[Data to examine — start]
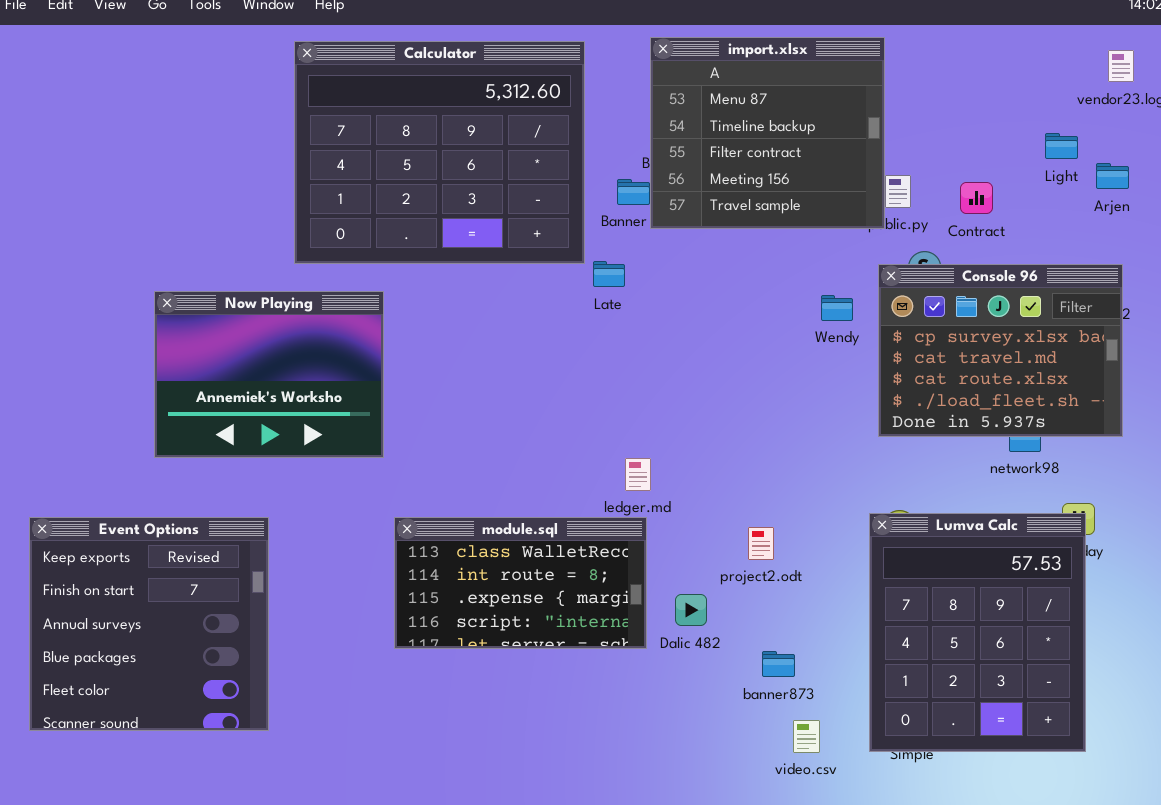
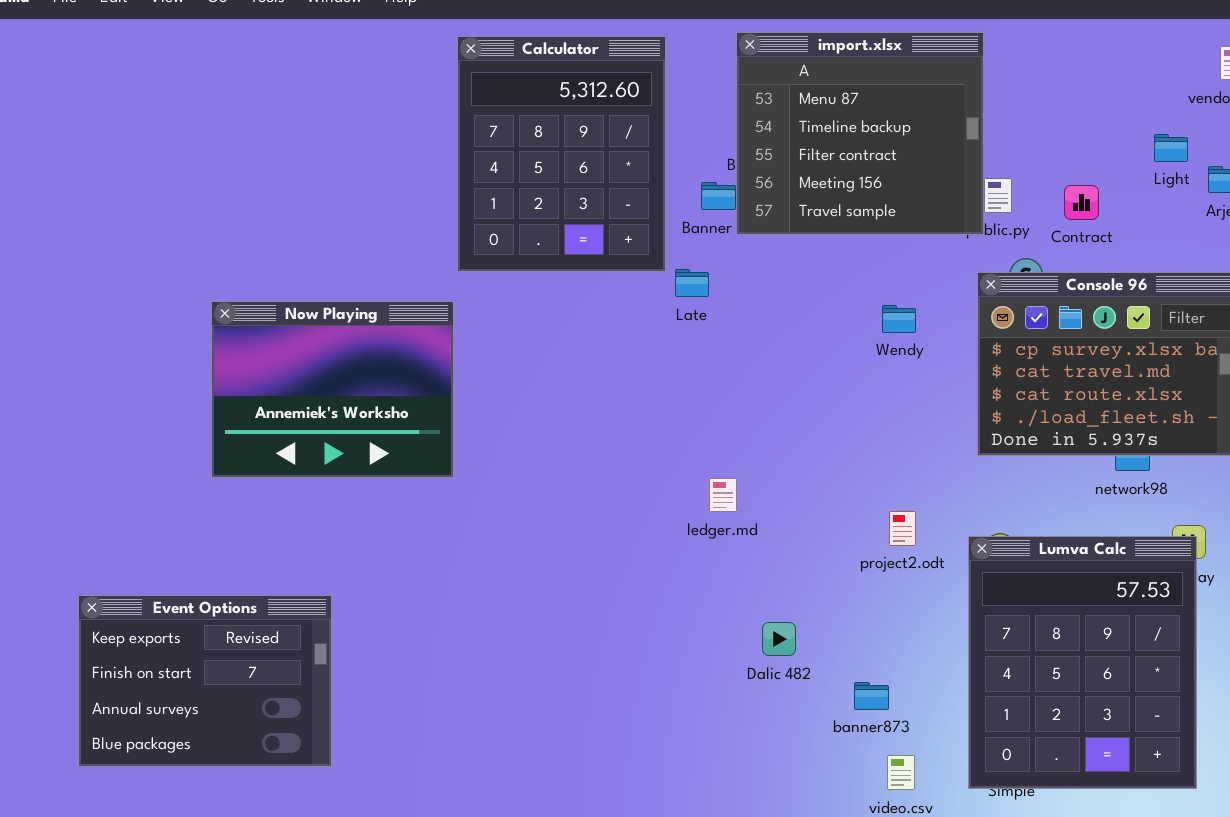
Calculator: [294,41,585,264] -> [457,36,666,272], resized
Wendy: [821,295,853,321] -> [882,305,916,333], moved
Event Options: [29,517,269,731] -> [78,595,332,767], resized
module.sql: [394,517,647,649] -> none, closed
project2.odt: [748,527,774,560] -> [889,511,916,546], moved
[Data to examine — finish]
[Data to examine — start]
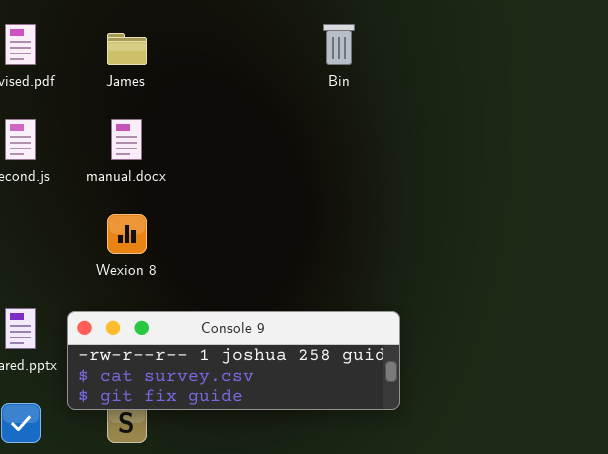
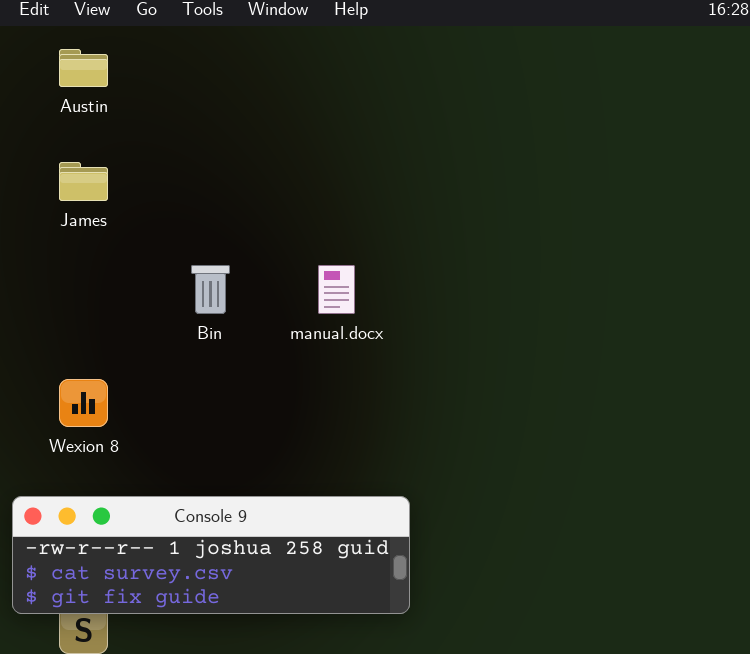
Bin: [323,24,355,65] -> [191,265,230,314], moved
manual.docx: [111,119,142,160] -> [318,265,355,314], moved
[Data to examine — finish]
Work item -> Determine how many lines above contain "moved" as a word or string. Give the number alone.

Answer section -> 4